__REQUIRED ACTION__
Using the records that appear below, write out exactly the lines from the one with "blue box: 3 -> 5" through the one with "blue bottle: 4 -> 5", keeping both end lines.

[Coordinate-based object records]
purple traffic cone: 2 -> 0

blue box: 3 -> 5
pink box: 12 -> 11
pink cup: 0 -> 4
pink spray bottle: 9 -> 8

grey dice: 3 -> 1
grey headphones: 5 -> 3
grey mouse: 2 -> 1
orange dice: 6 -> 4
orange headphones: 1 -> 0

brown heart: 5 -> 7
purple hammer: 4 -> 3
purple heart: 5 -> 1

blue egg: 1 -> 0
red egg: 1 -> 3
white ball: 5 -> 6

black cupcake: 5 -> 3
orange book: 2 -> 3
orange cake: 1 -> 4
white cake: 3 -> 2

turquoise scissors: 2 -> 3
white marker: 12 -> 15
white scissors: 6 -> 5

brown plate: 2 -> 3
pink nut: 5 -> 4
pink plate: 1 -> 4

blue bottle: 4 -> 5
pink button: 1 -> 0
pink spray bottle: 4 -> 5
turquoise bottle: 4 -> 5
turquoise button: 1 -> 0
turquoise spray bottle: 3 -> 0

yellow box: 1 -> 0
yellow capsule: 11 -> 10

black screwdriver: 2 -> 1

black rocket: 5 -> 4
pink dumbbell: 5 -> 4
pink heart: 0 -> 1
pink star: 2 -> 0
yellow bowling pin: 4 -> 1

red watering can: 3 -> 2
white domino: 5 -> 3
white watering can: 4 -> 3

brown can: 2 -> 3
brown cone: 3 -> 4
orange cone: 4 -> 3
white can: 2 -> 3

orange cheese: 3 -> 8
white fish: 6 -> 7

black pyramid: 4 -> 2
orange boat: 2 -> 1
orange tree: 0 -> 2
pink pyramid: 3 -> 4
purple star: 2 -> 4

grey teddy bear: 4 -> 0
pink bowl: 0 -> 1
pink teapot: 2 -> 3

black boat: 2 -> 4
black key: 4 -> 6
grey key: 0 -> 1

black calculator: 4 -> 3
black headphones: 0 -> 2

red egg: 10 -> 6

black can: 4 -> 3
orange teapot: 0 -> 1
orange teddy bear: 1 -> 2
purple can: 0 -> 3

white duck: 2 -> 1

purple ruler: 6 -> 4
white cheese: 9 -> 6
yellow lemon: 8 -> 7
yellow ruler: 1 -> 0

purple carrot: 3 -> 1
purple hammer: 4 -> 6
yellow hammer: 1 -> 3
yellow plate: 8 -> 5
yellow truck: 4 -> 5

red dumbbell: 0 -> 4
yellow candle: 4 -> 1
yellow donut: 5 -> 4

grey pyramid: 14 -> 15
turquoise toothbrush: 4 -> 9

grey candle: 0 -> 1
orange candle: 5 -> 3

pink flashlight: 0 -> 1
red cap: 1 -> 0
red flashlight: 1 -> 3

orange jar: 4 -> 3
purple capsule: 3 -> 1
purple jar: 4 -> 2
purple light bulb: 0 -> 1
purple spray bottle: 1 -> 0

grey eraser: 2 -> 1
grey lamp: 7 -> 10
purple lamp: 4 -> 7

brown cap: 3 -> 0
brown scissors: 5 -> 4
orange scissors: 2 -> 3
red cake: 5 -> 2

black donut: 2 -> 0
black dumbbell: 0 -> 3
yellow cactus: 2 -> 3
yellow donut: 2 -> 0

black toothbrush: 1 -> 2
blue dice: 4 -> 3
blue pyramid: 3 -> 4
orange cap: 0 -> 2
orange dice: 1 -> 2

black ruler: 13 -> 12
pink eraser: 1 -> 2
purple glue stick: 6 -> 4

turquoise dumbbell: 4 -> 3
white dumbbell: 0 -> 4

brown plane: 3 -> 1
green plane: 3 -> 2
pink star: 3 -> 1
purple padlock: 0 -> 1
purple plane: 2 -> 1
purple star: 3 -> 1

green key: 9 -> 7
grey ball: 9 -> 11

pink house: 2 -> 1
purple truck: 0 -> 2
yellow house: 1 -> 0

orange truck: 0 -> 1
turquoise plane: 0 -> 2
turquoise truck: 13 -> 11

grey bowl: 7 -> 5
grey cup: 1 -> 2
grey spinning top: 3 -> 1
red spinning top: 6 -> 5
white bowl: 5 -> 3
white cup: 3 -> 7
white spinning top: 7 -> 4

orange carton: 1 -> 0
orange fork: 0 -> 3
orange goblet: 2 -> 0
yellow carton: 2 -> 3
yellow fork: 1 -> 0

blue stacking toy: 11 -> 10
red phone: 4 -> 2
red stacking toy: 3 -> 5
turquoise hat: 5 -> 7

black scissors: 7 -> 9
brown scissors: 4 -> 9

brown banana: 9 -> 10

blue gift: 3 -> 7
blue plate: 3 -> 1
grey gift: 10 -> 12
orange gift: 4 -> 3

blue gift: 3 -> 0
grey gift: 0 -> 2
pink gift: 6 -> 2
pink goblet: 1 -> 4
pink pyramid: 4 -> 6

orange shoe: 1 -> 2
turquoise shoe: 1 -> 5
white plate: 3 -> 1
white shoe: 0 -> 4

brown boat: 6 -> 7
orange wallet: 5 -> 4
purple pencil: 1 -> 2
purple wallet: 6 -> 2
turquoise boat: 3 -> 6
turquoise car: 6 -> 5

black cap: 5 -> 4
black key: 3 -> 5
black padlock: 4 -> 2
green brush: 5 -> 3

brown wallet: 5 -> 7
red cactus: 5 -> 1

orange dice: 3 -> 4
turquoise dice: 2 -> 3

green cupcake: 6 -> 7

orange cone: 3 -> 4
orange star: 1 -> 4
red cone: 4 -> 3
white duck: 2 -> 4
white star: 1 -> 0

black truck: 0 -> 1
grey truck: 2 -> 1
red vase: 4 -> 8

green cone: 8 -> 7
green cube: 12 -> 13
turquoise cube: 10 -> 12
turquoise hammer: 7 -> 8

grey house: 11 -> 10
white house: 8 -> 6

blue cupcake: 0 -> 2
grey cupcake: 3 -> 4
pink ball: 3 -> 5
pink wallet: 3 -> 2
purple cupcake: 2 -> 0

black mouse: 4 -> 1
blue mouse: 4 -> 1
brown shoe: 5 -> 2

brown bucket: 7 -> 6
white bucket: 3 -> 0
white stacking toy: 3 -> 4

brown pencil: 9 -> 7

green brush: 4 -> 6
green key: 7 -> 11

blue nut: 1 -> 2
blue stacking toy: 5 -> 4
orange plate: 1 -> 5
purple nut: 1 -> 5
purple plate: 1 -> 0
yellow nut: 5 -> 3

__ANSWER TO THE PROBLEM__
blue box: 3 -> 5
pink box: 12 -> 11
pink cup: 0 -> 4
pink spray bottle: 9 -> 8

grey dice: 3 -> 1
grey headphones: 5 -> 3
grey mouse: 2 -> 1
orange dice: 6 -> 4
orange headphones: 1 -> 0

brown heart: 5 -> 7
purple hammer: 4 -> 3
purple heart: 5 -> 1

blue egg: 1 -> 0
red egg: 1 -> 3
white ball: 5 -> 6

black cupcake: 5 -> 3
orange book: 2 -> 3
orange cake: 1 -> 4
white cake: 3 -> 2

turquoise scissors: 2 -> 3
white marker: 12 -> 15
white scissors: 6 -> 5

brown plate: 2 -> 3
pink nut: 5 -> 4
pink plate: 1 -> 4

blue bottle: 4 -> 5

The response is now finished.